Information given:
+-------+
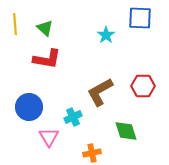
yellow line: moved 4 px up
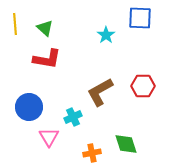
green diamond: moved 13 px down
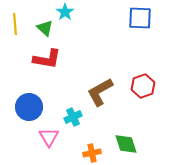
cyan star: moved 41 px left, 23 px up
red hexagon: rotated 20 degrees counterclockwise
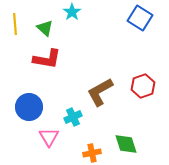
cyan star: moved 7 px right
blue square: rotated 30 degrees clockwise
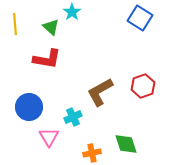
green triangle: moved 6 px right, 1 px up
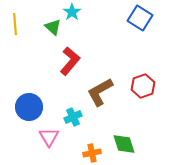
green triangle: moved 2 px right
red L-shape: moved 23 px right, 2 px down; rotated 60 degrees counterclockwise
green diamond: moved 2 px left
+-------+
Recast the stretch of the listing from the line containing "cyan star: moved 7 px right" through the end of the listing as a Markdown table with the columns Row and Line, leaving out the pictures and any blank lines.

Reply to the exercise:
| Row | Line |
|---|---|
| 1 | cyan star: moved 7 px right |
| 2 | blue square: rotated 30 degrees clockwise |
| 3 | green triangle: moved 6 px right, 1 px up |
| 4 | green triangle: moved 2 px right |
| 5 | red L-shape: moved 23 px right, 2 px down; rotated 60 degrees counterclockwise |
| 6 | green diamond: moved 2 px left |